Work instructions: Wherever pictures occur in the entries below, leave them out and retype the rest exactly.

Collection entries:
####################

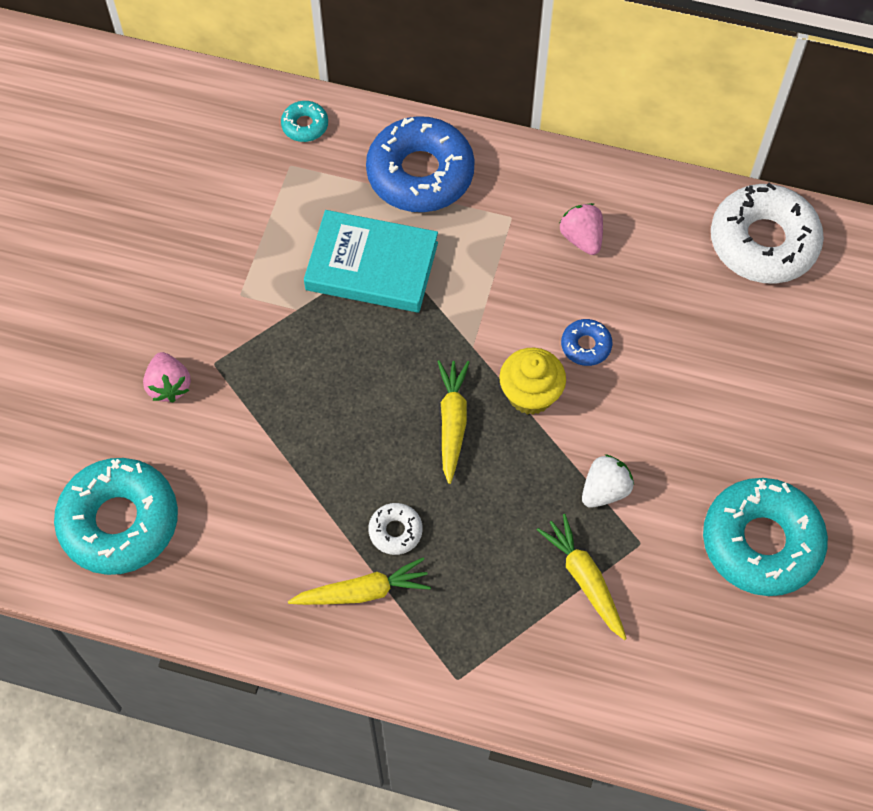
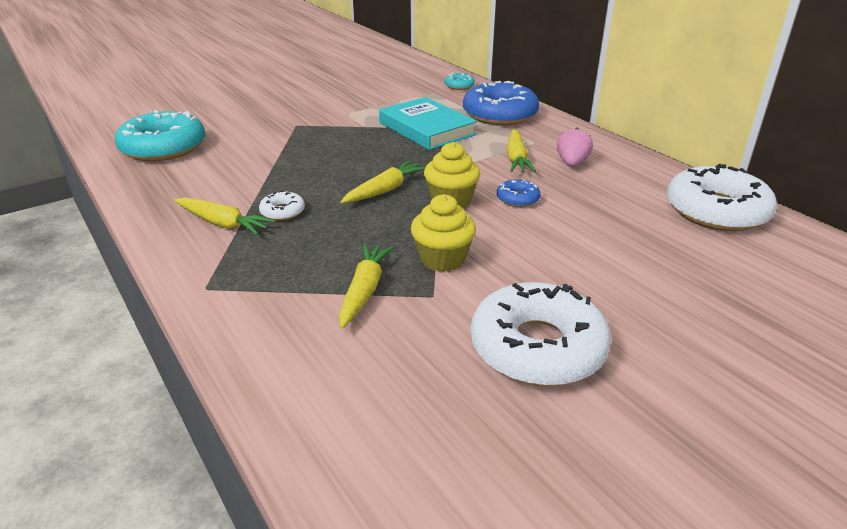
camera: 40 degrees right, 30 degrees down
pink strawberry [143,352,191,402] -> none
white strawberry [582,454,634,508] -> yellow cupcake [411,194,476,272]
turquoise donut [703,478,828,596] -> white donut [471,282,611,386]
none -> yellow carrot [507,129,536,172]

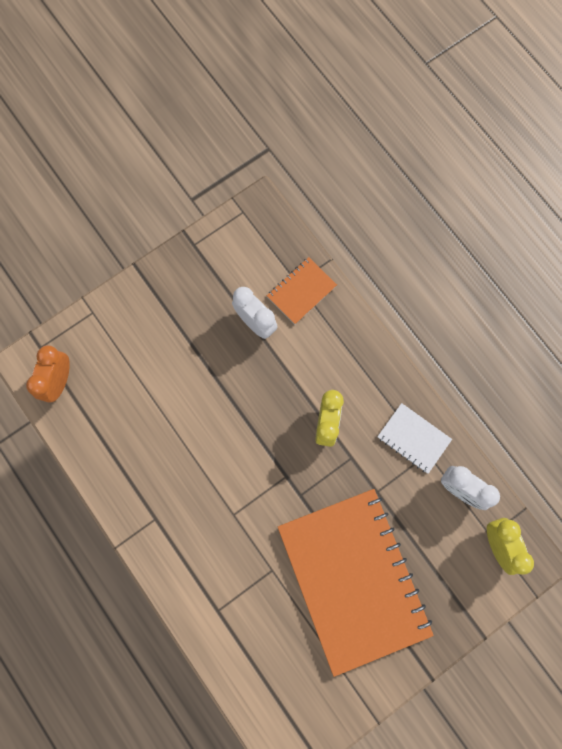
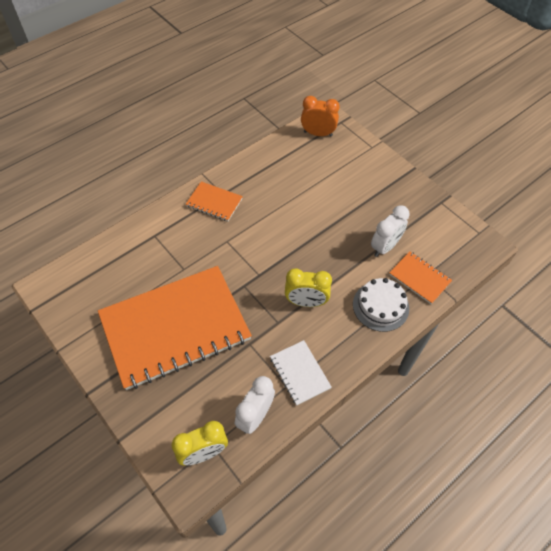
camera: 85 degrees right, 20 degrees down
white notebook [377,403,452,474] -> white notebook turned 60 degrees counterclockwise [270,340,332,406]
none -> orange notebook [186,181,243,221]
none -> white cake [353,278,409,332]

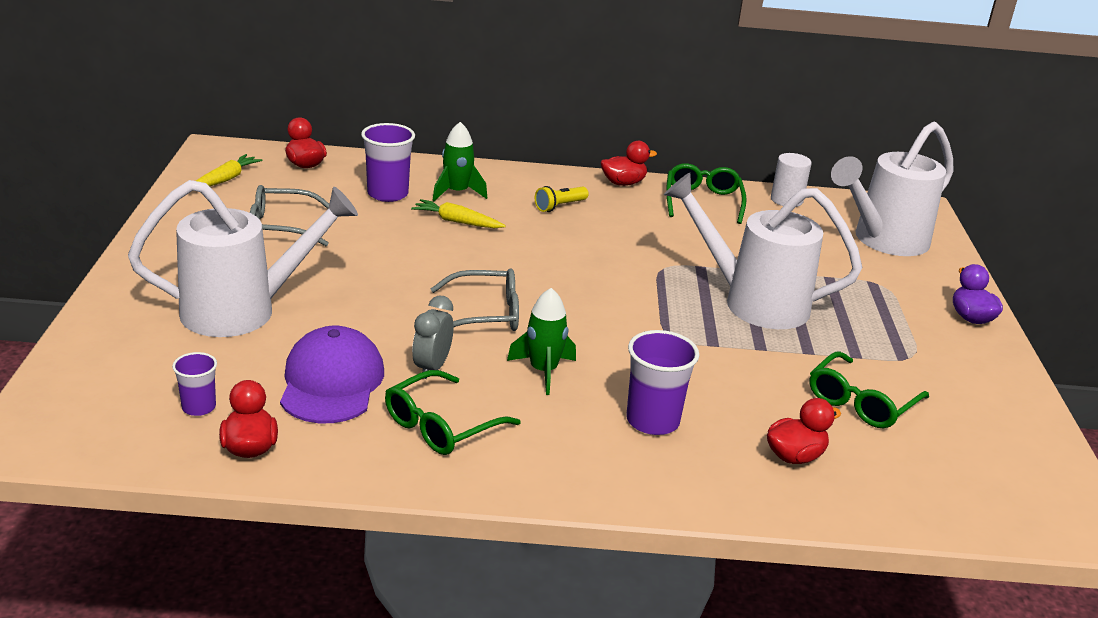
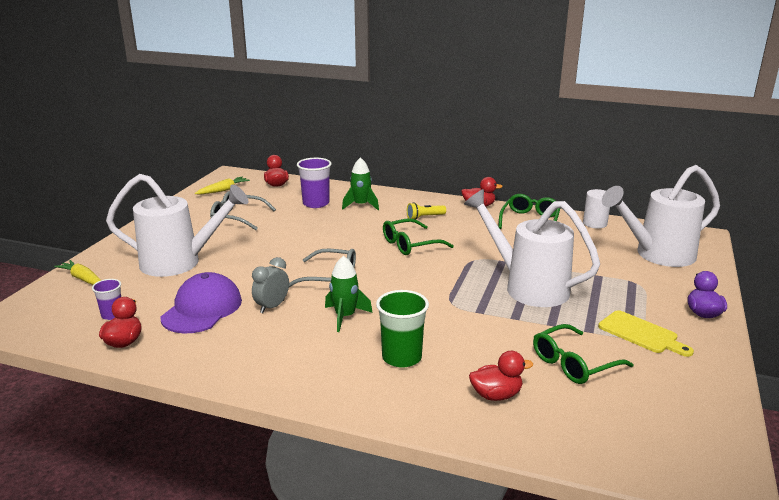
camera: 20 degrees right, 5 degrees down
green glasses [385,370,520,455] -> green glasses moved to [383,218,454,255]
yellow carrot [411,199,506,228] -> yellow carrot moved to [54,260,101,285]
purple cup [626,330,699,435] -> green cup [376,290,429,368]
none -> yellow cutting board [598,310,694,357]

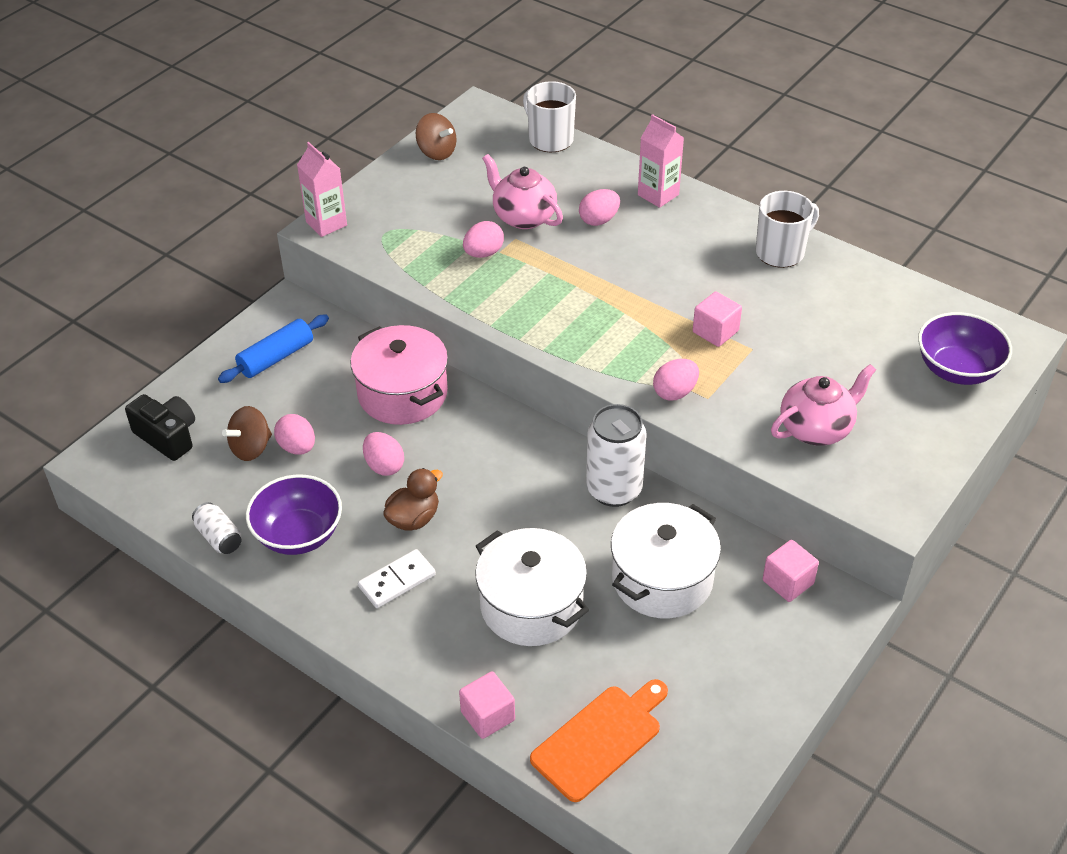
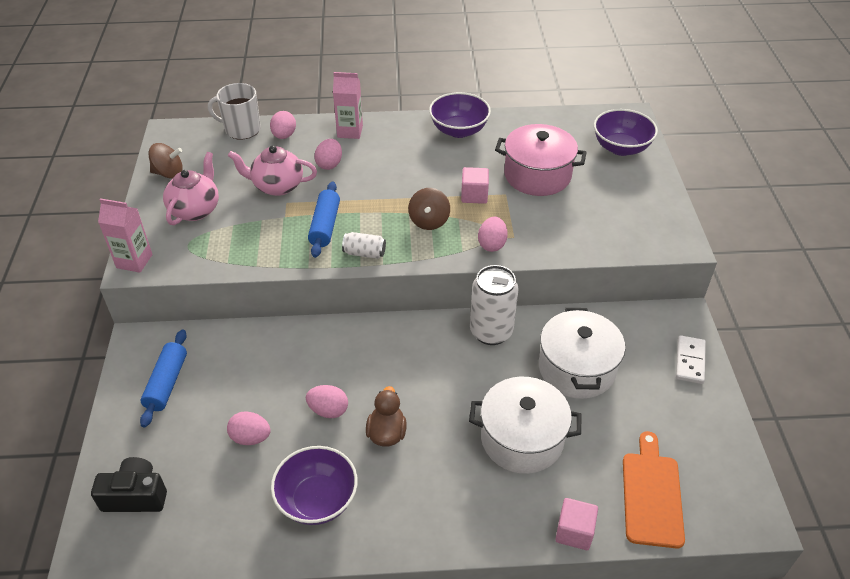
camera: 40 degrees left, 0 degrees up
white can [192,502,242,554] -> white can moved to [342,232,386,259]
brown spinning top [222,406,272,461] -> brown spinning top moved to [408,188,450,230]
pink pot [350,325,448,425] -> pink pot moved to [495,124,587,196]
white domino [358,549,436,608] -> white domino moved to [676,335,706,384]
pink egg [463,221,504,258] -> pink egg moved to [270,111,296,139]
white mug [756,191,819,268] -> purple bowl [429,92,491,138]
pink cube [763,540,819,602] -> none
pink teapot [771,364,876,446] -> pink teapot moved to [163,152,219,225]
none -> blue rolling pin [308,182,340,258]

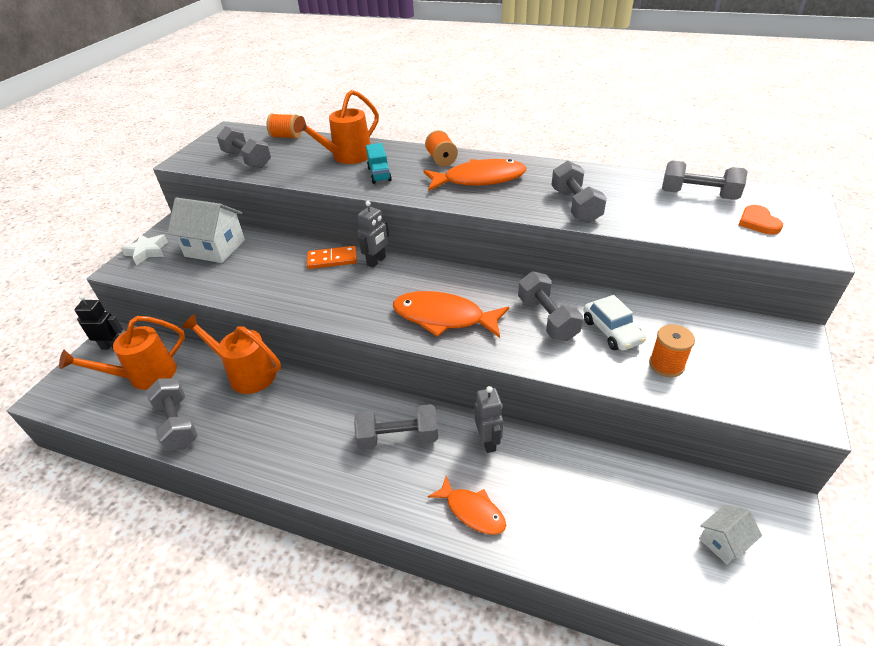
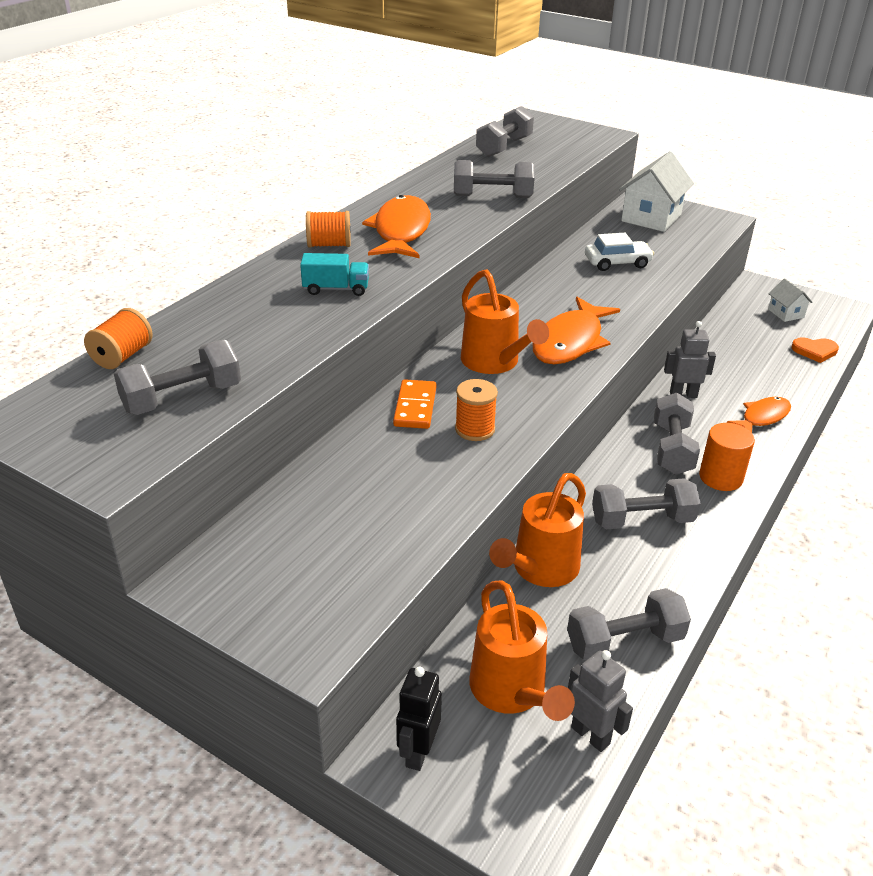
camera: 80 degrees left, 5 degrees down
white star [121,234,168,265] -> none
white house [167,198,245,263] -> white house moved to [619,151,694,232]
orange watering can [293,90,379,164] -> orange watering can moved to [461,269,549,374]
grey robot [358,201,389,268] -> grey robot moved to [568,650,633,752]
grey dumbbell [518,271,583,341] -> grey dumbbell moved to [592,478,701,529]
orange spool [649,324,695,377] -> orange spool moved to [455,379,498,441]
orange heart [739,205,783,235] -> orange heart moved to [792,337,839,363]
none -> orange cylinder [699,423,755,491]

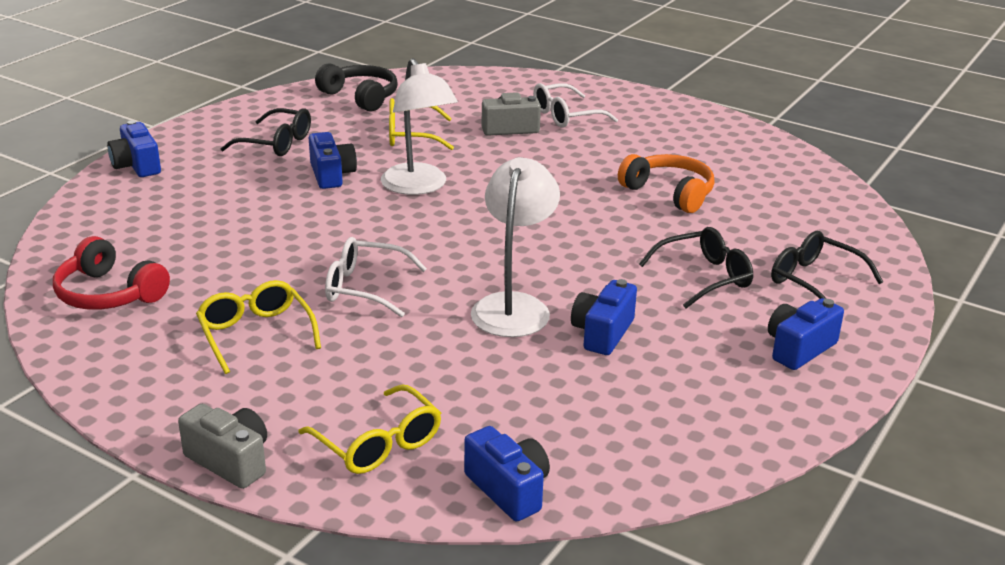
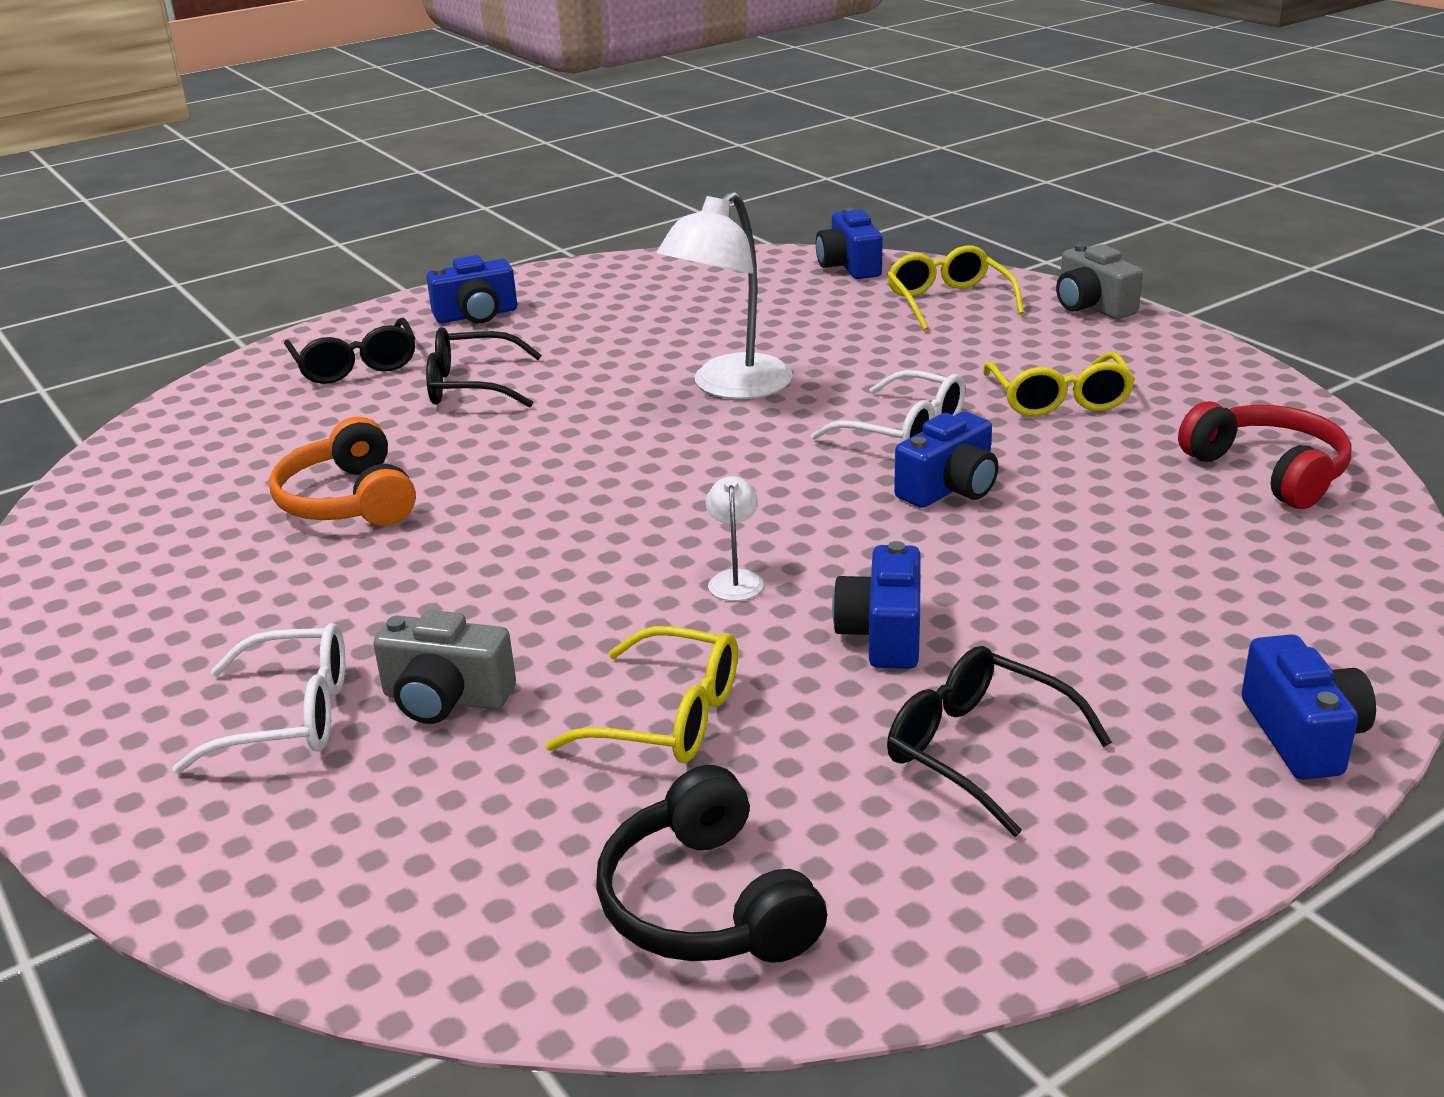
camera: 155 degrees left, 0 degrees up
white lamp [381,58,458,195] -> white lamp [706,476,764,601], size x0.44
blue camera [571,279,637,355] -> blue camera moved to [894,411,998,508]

####################

Exercise response:
camera: 40 degrees right, 30 degrees down
pink strawberry [143,352,191,402] -> none
white strawberry [582,454,634,508] -> yellow cupcake [411,194,476,272]
turquoise donut [703,478,828,596] -> white donut [471,282,611,386]
none -> yellow carrot [507,129,536,172]

camera: 85 degrees right, 20 degrees down
white notebook [377,403,452,474] -> white notebook turned 60 degrees counterclockwise [270,340,332,406]
none -> orange notebook [186,181,243,221]
none -> white cake [353,278,409,332]

camera: 20 degrees right, 5 degrees down
green glasses [385,370,520,455] -> green glasses moved to [383,218,454,255]
yellow carrot [411,199,506,228] -> yellow carrot moved to [54,260,101,285]
purple cup [626,330,699,435] -> green cup [376,290,429,368]
none -> yellow cutting board [598,310,694,357]

camera: 40 degrees left, 0 degrees up
white can [192,502,242,554] -> white can moved to [342,232,386,259]
brown spinning top [222,406,272,461] -> brown spinning top moved to [408,188,450,230]
pink pot [350,325,448,425] -> pink pot moved to [495,124,587,196]
white domino [358,549,436,608] -> white domino moved to [676,335,706,384]
pink egg [463,221,504,258] -> pink egg moved to [270,111,296,139]
white mug [756,191,819,268] -> purple bowl [429,92,491,138]
pink cube [763,540,819,602] -> none
pink teapot [771,364,876,446] -> pink teapot moved to [163,152,219,225]
none -> blue rolling pin [308,182,340,258]

camera: 80 degrees left, 5 degrees down
white star [121,234,168,265] -> none
white house [167,198,245,263] -> white house moved to [619,151,694,232]
orange watering can [293,90,379,164] -> orange watering can moved to [461,269,549,374]
grey robot [358,201,389,268] -> grey robot moved to [568,650,633,752]
grey dumbbell [518,271,583,341] -> grey dumbbell moved to [592,478,701,529]
orange spool [649,324,695,377] -> orange spool moved to [455,379,498,441]
orange heart [739,205,783,235] -> orange heart moved to [792,337,839,363]
none -> orange cylinder [699,423,755,491]

camera: 155 degrees left, 0 degrees up
white lamp [381,58,458,195] -> white lamp [706,476,764,601], size x0.44
blue camera [571,279,637,355] -> blue camera moved to [894,411,998,508]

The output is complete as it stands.